• **WORK TO BE COMPLETED**: Please repeat the records beneath this task exactly as they appear, but skip the images.

• **DATASET RECORDS**:
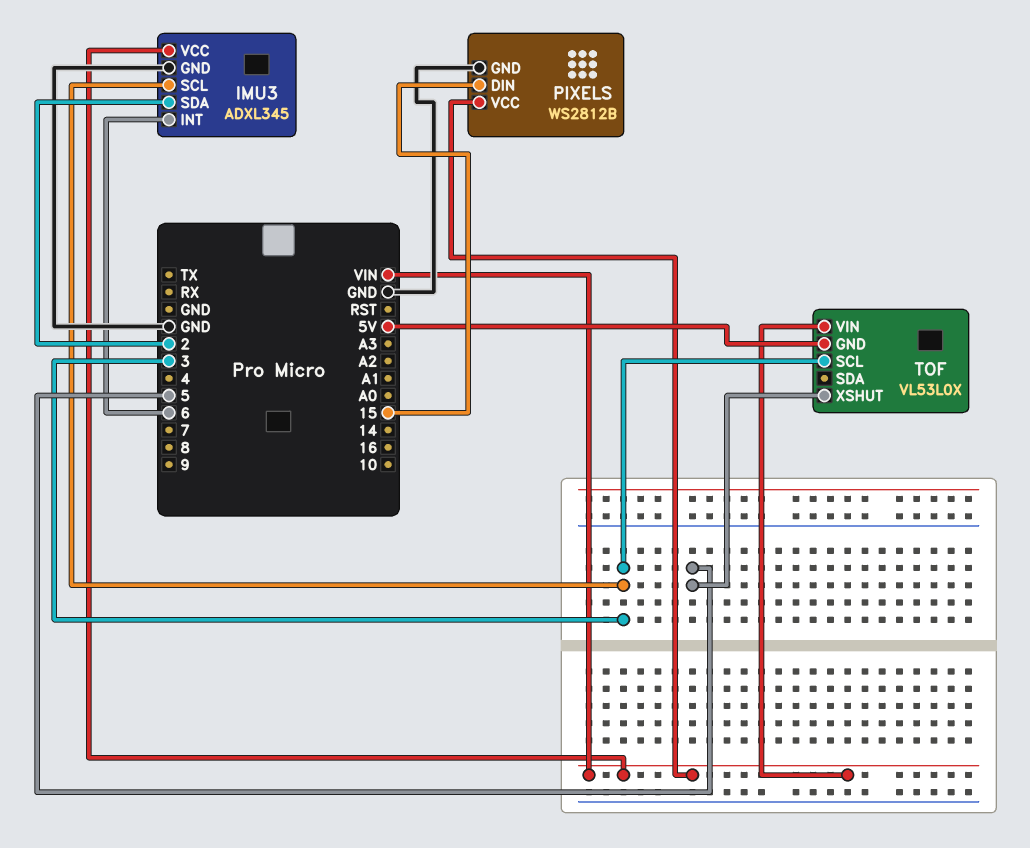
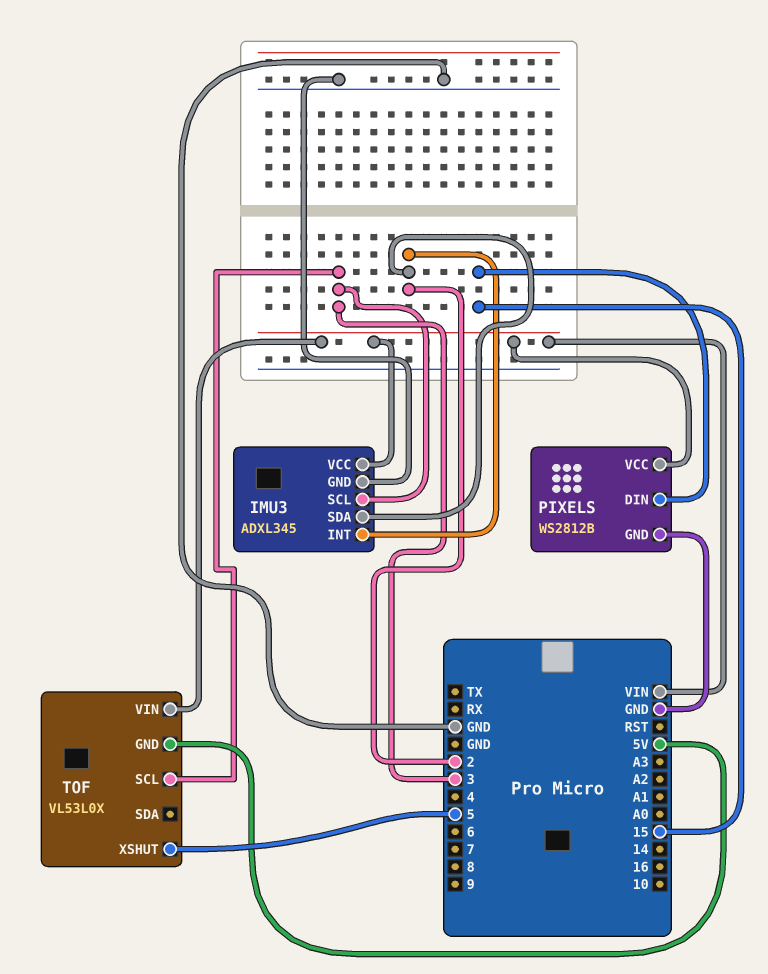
IMU3 pin INT: 6 -> 2

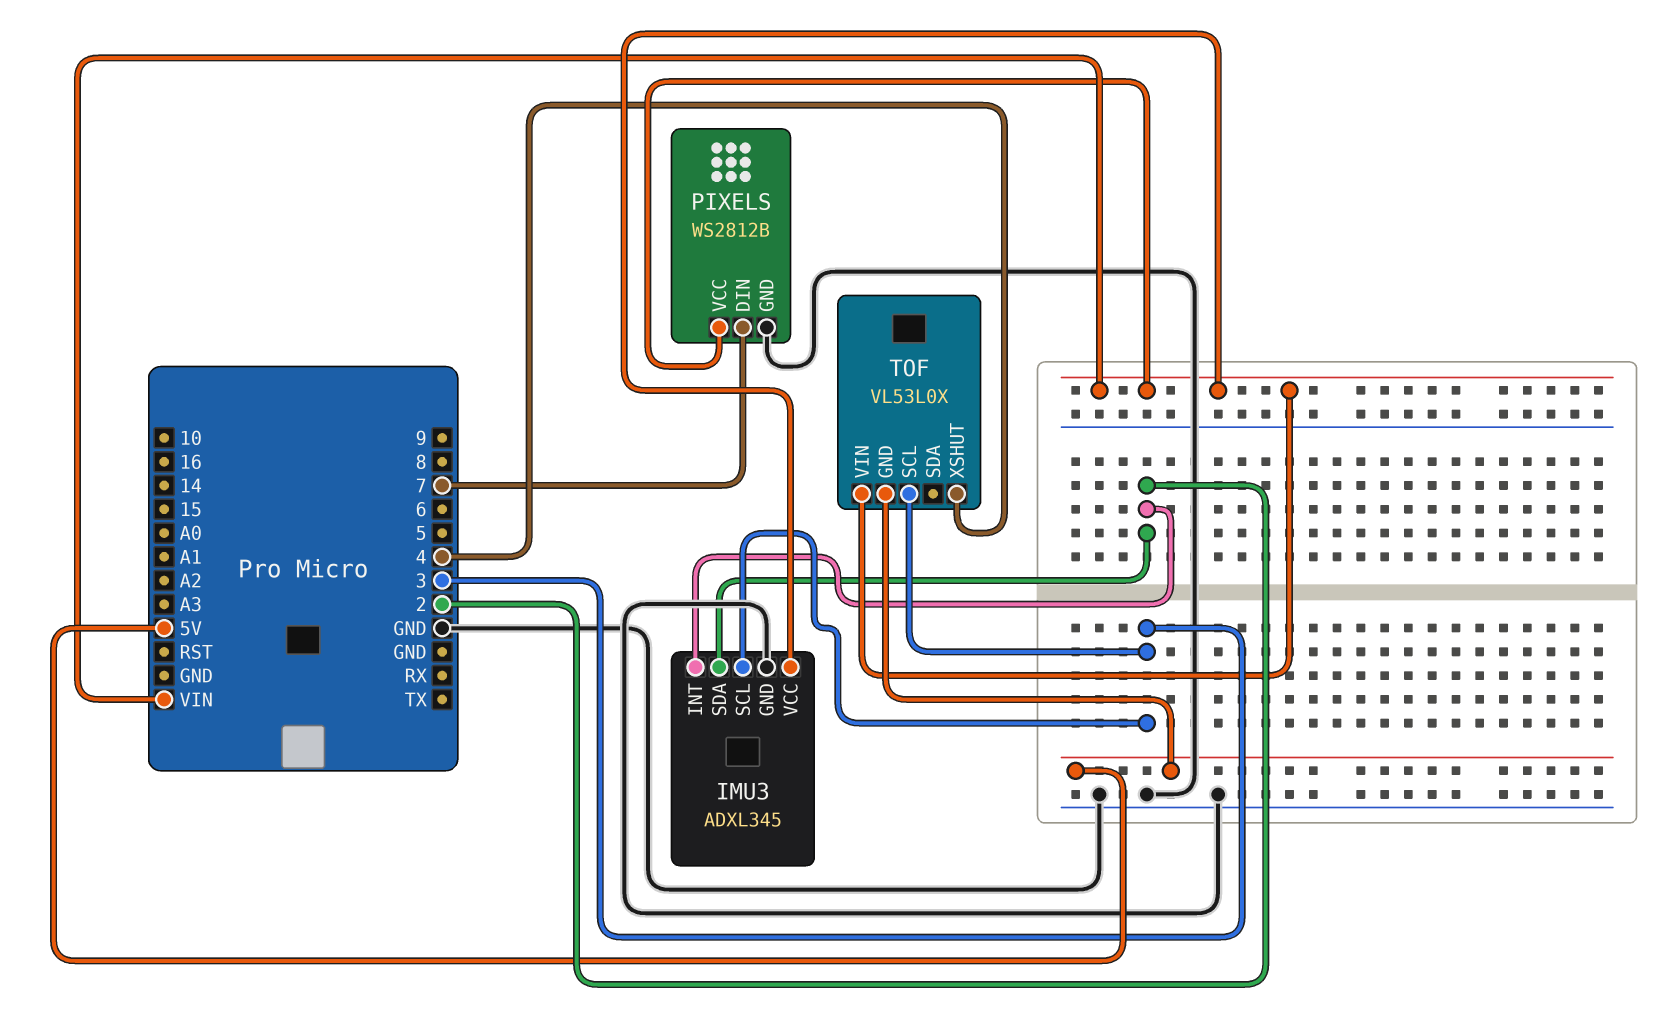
PIXELS pin DIN: 15 -> 7
TOF pin XSHUT: 5 -> 4

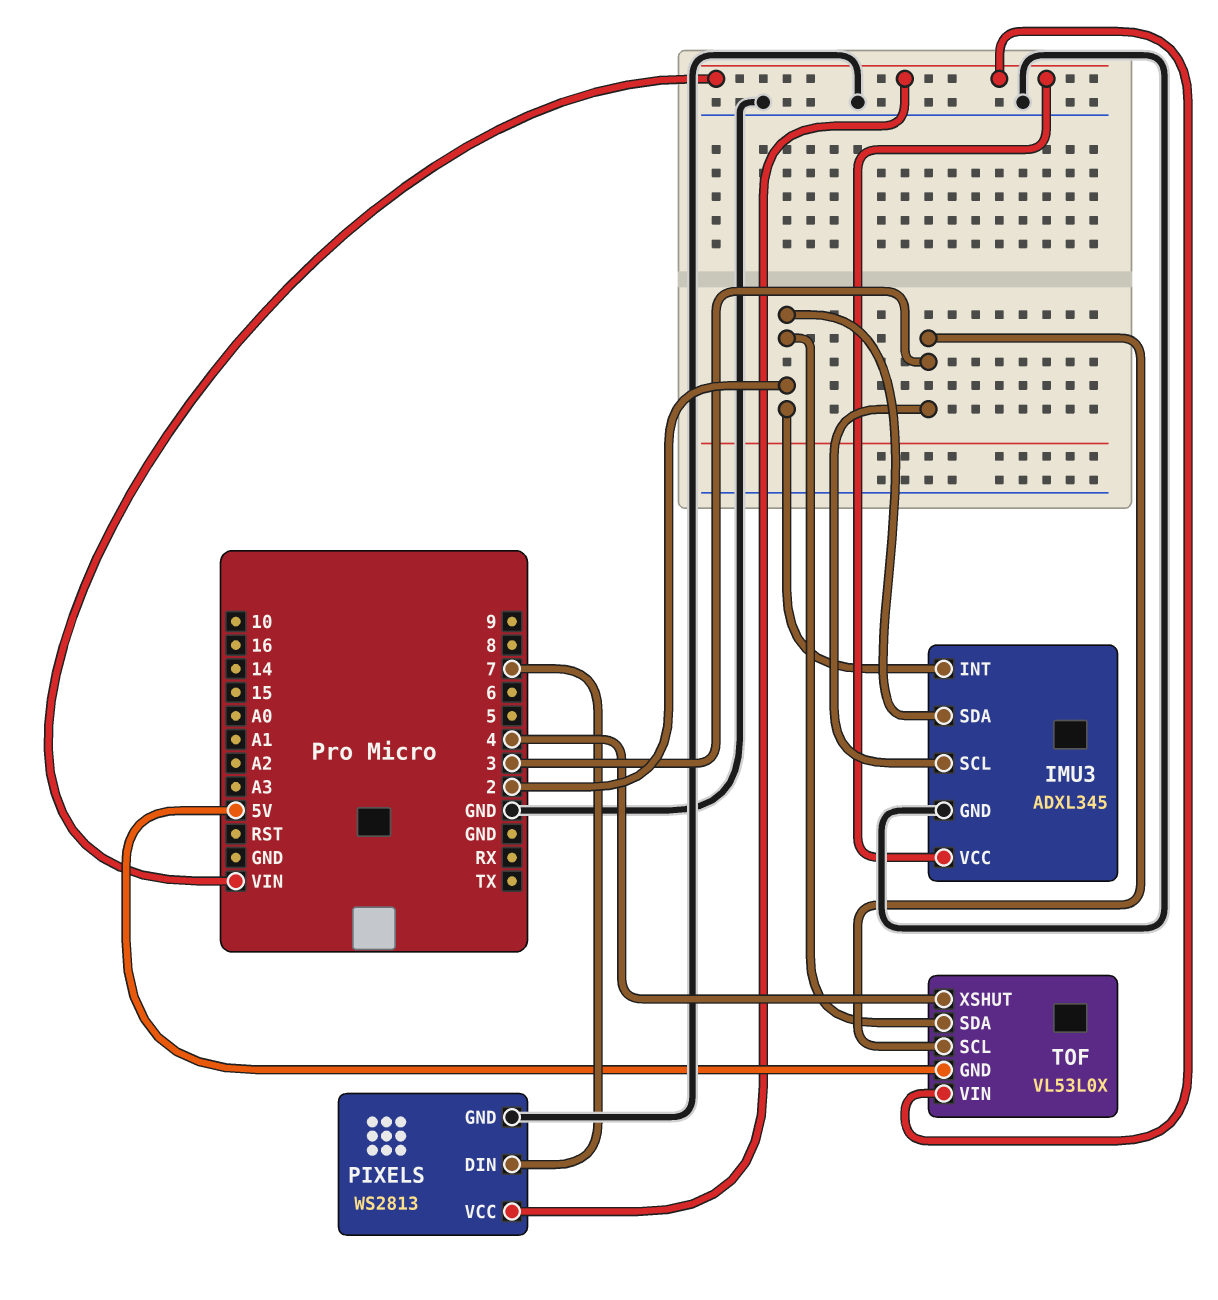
PIXELS: WS2812B -> WS2813
TOF pin SDA: none -> 2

• **YOUR SOLUTION**:
IMU3 pin INT: 6 -> 2

PIXELS pin DIN: 15 -> 7
TOF pin XSHUT: 5 -> 4

PIXELS: WS2812B -> WS2813
TOF pin SDA: none -> 2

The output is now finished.